§ **Aim of the exercise**
Find every line in the items below that contains the string "Looking", and copy each of those lines. Matching is case-sensitive.

§ **The data**
*****

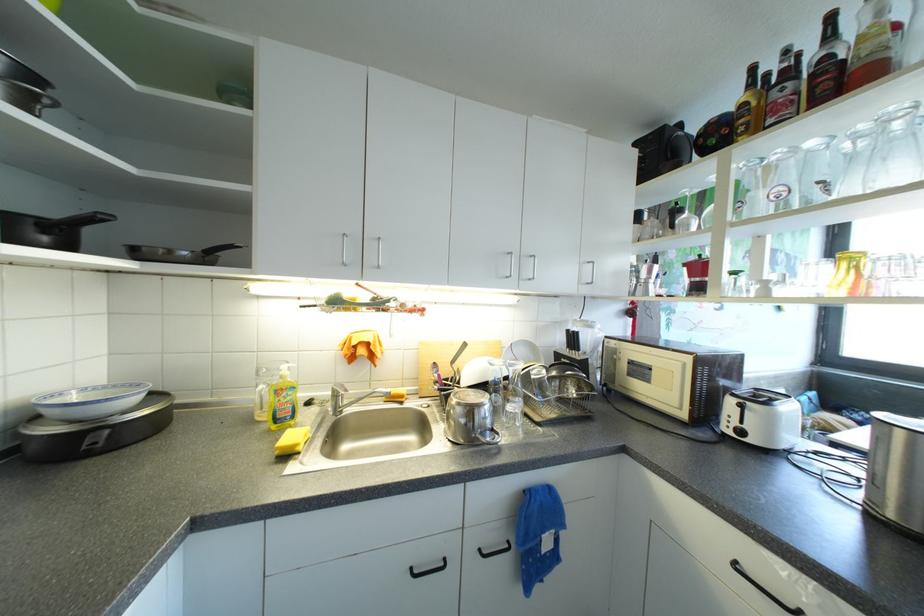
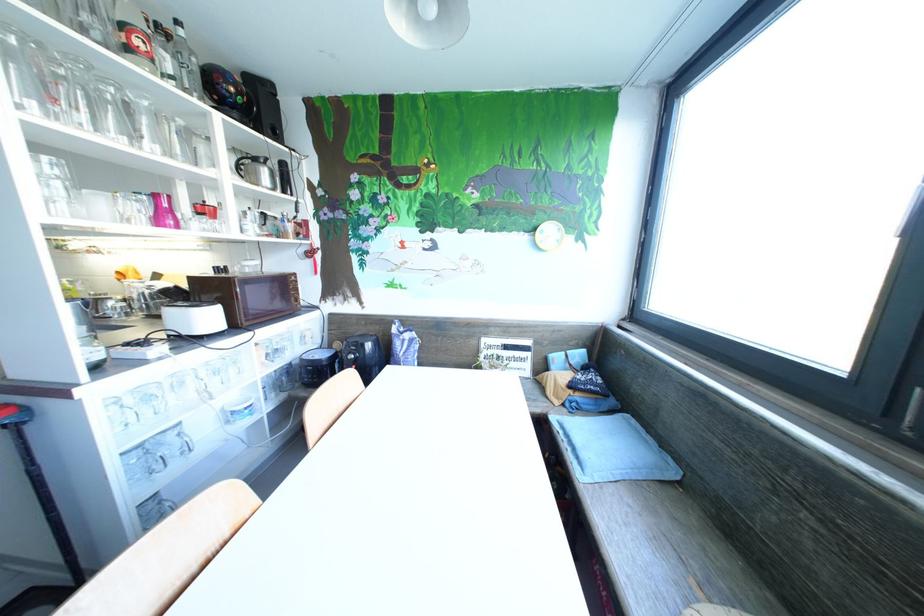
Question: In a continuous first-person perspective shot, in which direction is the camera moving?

*****

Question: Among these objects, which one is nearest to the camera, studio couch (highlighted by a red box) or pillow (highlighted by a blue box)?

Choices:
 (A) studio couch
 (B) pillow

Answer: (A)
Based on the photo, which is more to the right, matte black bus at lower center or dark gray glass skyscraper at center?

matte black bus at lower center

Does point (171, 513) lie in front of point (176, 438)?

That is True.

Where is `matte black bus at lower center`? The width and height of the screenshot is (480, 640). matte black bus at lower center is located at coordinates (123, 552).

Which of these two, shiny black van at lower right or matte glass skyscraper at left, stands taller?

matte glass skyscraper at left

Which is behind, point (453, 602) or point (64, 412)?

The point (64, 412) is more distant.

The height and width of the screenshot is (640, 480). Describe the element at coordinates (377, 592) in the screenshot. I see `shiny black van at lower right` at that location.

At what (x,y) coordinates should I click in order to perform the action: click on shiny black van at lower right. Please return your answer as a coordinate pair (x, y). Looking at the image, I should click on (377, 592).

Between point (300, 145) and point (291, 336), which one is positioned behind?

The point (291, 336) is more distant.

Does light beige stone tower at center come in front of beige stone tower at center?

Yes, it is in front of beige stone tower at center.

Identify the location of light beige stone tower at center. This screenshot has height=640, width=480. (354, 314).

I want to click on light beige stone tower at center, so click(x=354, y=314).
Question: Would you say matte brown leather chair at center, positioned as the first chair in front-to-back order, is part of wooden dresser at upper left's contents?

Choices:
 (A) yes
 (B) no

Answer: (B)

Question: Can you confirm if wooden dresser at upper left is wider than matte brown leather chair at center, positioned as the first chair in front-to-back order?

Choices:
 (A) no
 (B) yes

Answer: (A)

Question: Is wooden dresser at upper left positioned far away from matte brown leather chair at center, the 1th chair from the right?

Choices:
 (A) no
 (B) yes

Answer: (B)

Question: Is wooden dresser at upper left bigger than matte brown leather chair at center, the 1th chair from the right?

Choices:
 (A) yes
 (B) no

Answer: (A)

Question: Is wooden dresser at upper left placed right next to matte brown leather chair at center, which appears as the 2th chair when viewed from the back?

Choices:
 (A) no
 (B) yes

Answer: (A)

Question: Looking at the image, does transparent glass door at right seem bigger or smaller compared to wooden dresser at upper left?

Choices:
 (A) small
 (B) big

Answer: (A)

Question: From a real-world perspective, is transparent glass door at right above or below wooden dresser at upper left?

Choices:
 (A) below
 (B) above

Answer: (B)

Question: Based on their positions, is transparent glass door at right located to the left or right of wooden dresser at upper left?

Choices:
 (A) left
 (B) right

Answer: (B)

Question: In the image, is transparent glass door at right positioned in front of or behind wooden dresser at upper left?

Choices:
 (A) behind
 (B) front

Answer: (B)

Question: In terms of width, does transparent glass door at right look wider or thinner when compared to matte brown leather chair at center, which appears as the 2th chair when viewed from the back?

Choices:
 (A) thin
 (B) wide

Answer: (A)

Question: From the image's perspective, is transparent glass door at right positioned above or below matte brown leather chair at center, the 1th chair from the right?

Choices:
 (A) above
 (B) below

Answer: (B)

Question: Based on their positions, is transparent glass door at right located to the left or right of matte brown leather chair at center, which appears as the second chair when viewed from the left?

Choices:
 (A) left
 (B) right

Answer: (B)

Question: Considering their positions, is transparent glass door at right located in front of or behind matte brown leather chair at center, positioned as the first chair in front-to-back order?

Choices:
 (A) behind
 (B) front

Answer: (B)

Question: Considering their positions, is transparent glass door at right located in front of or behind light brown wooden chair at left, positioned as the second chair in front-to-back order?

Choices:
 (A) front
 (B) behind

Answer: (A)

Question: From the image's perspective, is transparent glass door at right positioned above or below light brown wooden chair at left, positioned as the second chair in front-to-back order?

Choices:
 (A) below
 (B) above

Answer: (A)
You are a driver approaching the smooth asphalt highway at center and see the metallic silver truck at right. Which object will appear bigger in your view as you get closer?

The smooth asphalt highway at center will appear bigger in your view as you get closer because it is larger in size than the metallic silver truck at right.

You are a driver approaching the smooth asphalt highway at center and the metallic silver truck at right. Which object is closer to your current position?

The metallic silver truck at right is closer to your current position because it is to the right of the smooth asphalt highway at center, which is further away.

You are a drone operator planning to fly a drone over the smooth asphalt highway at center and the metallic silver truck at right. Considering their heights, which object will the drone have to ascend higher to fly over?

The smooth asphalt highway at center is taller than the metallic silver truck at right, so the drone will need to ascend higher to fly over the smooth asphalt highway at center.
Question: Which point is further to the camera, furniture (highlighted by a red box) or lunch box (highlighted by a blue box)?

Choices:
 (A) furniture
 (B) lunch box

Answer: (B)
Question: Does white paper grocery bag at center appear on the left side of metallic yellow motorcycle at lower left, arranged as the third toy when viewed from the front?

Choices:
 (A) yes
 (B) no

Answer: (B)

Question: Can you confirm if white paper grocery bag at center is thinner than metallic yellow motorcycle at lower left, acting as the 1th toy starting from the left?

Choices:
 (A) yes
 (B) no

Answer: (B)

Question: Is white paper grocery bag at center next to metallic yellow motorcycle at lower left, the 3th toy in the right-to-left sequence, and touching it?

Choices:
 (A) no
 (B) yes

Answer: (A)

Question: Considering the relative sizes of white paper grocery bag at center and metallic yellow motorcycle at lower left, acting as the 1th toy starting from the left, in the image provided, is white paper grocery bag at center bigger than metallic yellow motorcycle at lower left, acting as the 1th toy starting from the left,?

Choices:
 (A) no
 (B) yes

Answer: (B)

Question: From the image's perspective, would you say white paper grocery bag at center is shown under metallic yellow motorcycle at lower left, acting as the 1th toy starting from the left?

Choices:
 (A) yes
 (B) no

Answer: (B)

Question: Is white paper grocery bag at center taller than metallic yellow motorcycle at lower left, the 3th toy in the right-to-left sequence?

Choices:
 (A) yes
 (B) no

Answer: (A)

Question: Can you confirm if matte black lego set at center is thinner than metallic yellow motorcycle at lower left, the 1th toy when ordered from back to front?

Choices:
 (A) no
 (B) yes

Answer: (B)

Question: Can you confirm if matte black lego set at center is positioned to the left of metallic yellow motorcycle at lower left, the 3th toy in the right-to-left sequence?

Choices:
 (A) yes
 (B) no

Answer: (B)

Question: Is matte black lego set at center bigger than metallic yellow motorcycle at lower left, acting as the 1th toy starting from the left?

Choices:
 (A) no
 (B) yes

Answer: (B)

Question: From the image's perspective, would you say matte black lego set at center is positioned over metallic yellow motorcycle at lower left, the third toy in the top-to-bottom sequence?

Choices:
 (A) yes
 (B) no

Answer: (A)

*****

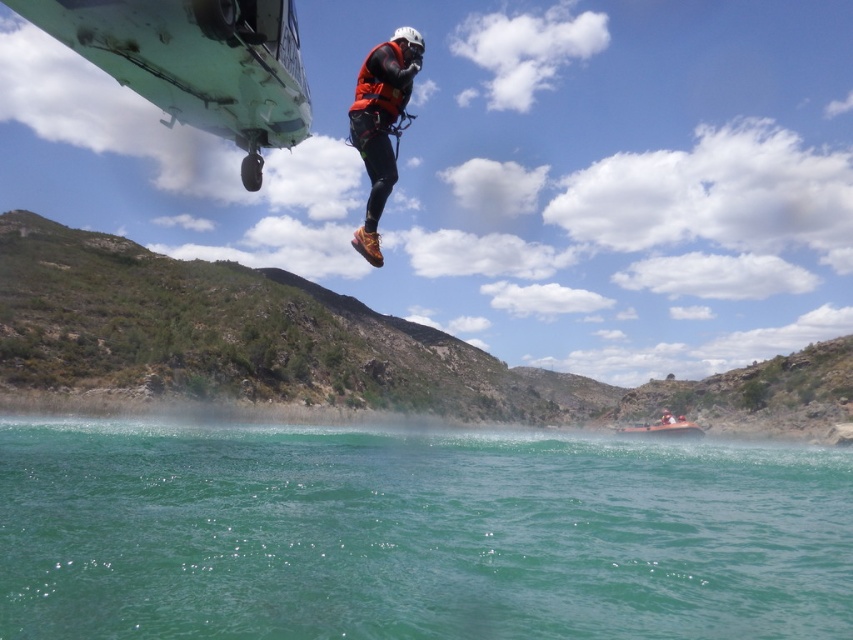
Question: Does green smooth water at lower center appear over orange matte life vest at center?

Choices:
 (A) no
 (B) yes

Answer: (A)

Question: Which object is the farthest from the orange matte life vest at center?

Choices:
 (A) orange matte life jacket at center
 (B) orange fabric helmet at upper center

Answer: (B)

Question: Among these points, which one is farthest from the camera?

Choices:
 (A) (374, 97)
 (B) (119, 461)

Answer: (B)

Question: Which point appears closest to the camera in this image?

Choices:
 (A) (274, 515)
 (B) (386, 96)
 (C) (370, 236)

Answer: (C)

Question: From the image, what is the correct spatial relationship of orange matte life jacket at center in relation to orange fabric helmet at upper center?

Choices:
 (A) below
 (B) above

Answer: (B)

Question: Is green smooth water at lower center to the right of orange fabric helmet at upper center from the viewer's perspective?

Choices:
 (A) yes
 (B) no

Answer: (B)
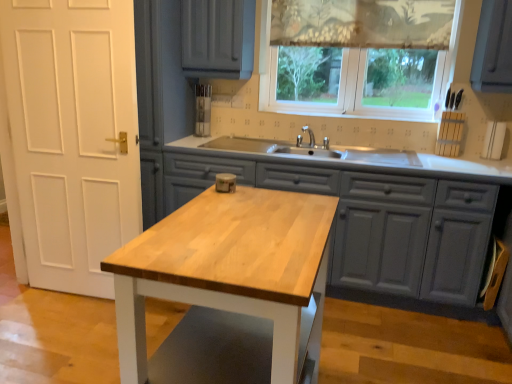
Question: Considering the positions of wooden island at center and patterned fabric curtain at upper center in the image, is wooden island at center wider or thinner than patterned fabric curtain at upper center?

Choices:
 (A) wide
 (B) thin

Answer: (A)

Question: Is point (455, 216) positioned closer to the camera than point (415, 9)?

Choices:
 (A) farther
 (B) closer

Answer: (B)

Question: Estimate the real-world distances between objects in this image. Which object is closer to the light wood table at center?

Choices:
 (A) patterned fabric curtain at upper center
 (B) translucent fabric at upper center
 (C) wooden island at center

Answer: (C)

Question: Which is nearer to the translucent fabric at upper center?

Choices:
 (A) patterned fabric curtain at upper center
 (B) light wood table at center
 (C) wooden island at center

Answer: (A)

*****

§ **Finished task**
At what (x,y) coordinates should I click in order to perform the action: click on shiny black van at lower right. Please return your answer as a coordinate pair (x, y). Looking at the image, I should click on (377, 592).
Question: Looking at the image, does transparent glass door at right seem bigger or smaller compared to wooden dresser at upper left?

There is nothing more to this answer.